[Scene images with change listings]
=== Section Start ===
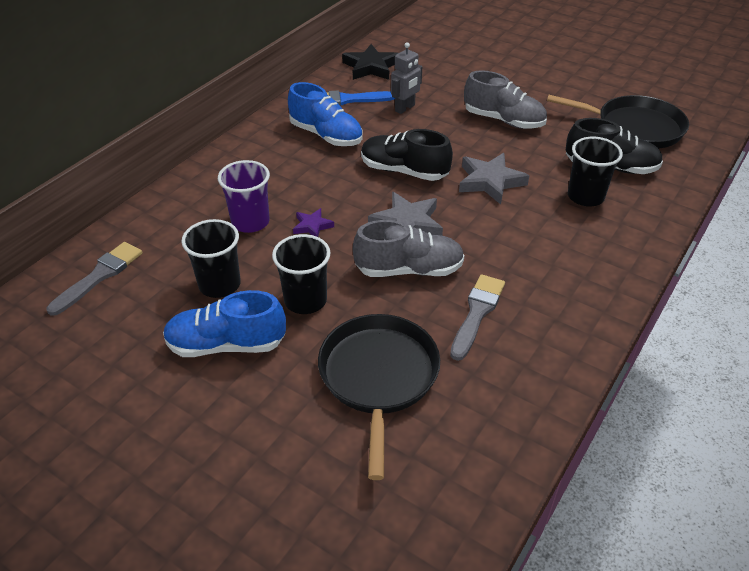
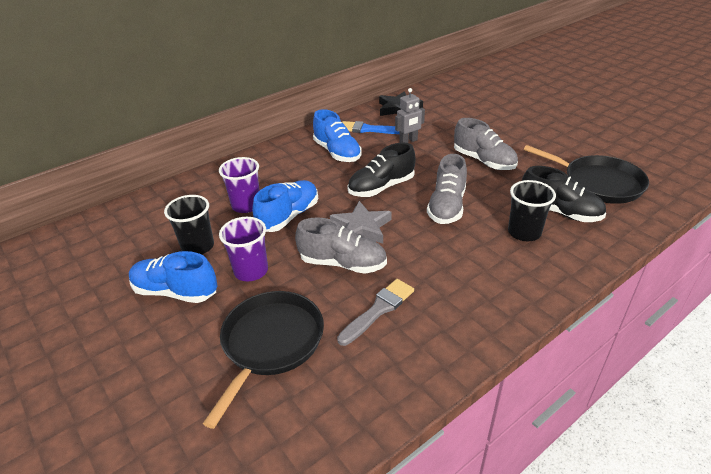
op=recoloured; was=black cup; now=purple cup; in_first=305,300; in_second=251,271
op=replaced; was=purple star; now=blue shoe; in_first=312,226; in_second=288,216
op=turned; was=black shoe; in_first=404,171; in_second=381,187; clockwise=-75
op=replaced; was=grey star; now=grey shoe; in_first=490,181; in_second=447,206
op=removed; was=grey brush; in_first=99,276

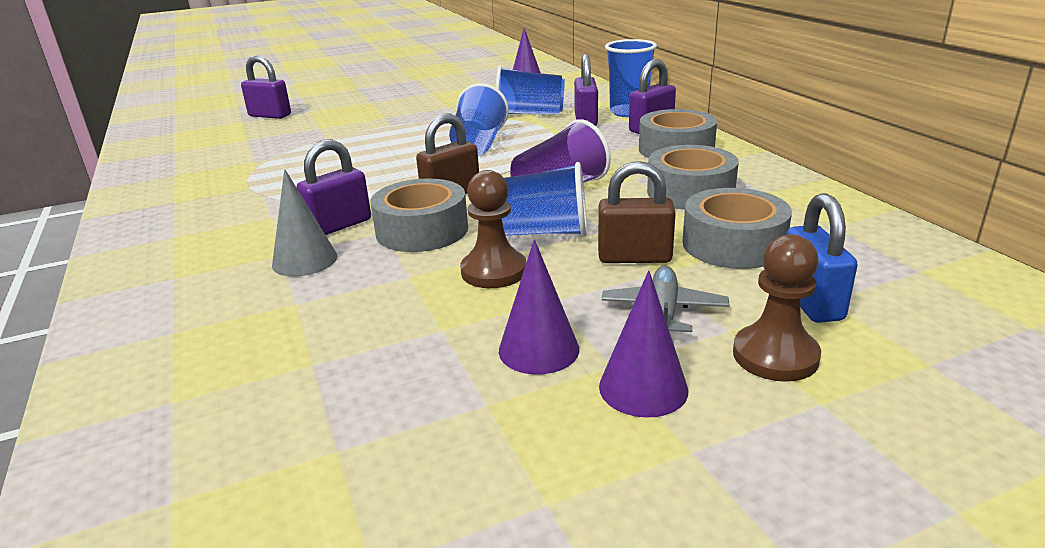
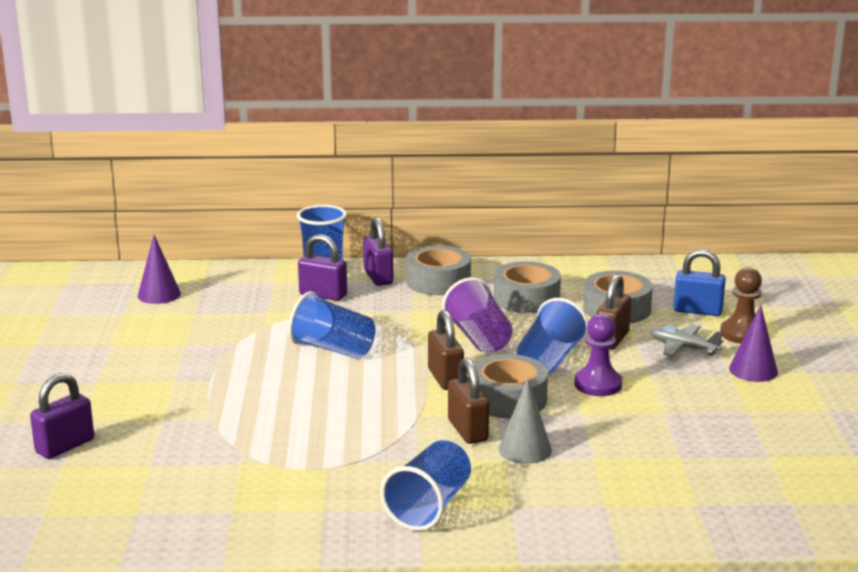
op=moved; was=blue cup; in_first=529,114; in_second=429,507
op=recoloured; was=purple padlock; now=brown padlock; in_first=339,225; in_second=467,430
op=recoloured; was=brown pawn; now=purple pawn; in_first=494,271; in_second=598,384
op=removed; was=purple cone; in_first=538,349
=== Section End ===
### WHAT YOU HAVE TO DO
Begin at the line with "op=removed; was=grey brush; in_first=99,276" and retype exactly every line through the last one of the entries above, both included, and nothing more; pictures stay out.

### REPLY
op=removed; was=grey brush; in_first=99,276

op=moved; was=blue cup; in_first=529,114; in_second=429,507
op=recoloured; was=purple padlock; now=brown padlock; in_first=339,225; in_second=467,430
op=recoloured; was=brown pawn; now=purple pawn; in_first=494,271; in_second=598,384
op=removed; was=purple cone; in_first=538,349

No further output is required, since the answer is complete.